> **Your objective**: Return all the lines below exactly as written. Drop every picture.

> **Supplied data**:
* * * * * * * * *
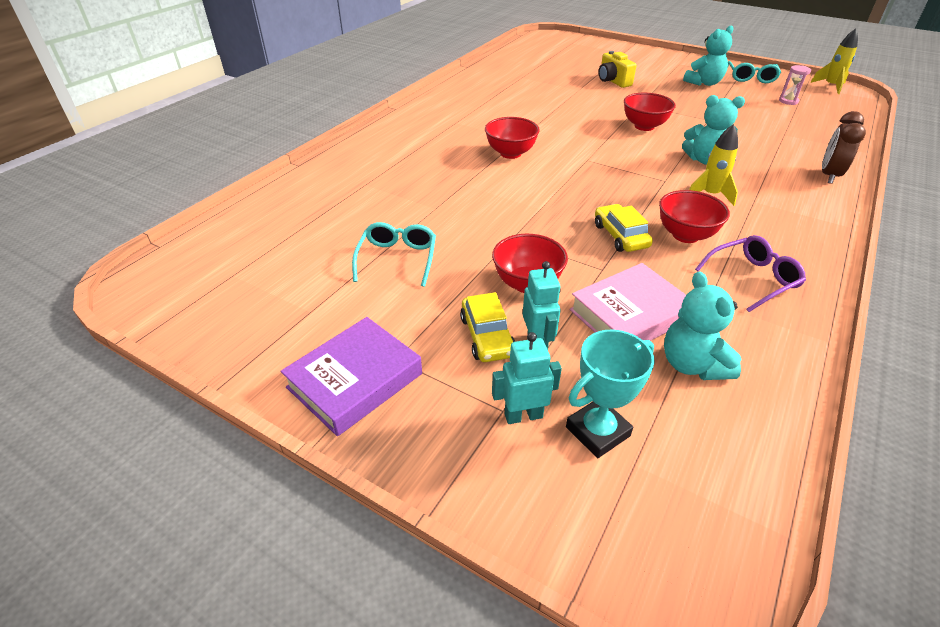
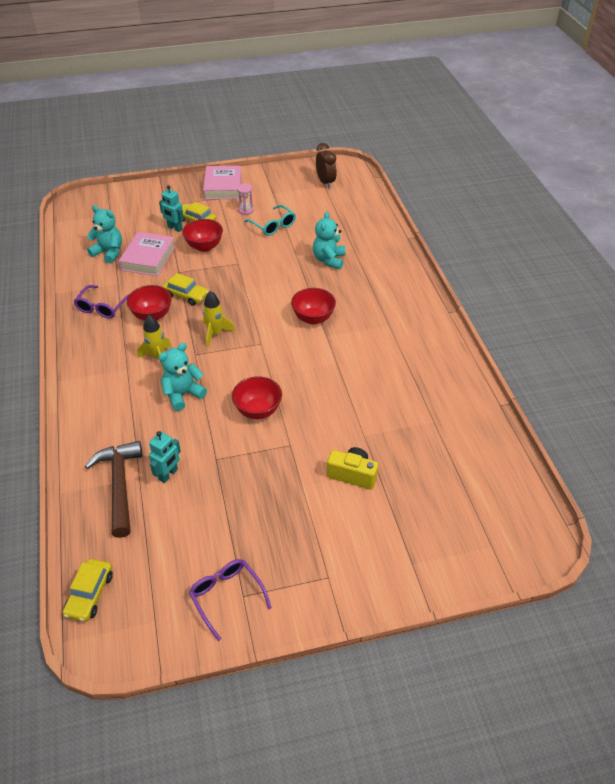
camera: 135 degrees right, 5 degrees up
(355, 380) = (223, 187): purple book -> pink book
(523, 415) = (156, 207): turquoise robot -> turquoise robot (168, 474)
(597, 431) = (128, 216): turquoise trophy -> none
(704, 83) = (266, 539): turquoise teddy bear -> turquoise teddy bear (329, 260)
(750, 78) = (226, 596): turquoise glasses -> purple glasses
(788, 101) = (160, 557): pink hourglass -> pink hourglass (246, 210)
(805, 137) = (119, 485): none -> brown hammer
(829, 175) = (84, 433): brown clock -> brown clock (325, 182)
(830, 86) = (126, 643): yellow rocket -> yellow rocket (215, 333)
(851, 106) = (90, 594): none -> yellow car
* * * * * * * * *
> **Answer for the task**:
camera: 135 degrees right, 5 degrees up
(355, 380) = (223, 187): purple book -> pink book
(523, 415) = (156, 207): turquoise robot -> turquoise robot (168, 474)
(597, 431) = (128, 216): turquoise trophy -> none
(704, 83) = (266, 539): turquoise teddy bear -> turquoise teddy bear (329, 260)
(750, 78) = (226, 596): turquoise glasses -> purple glasses
(788, 101) = (160, 557): pink hourglass -> pink hourglass (246, 210)
(805, 137) = (119, 485): none -> brown hammer
(829, 175) = (84, 433): brown clock -> brown clock (325, 182)
(830, 86) = (126, 643): yellow rocket -> yellow rocket (215, 333)
(851, 106) = (90, 594): none -> yellow car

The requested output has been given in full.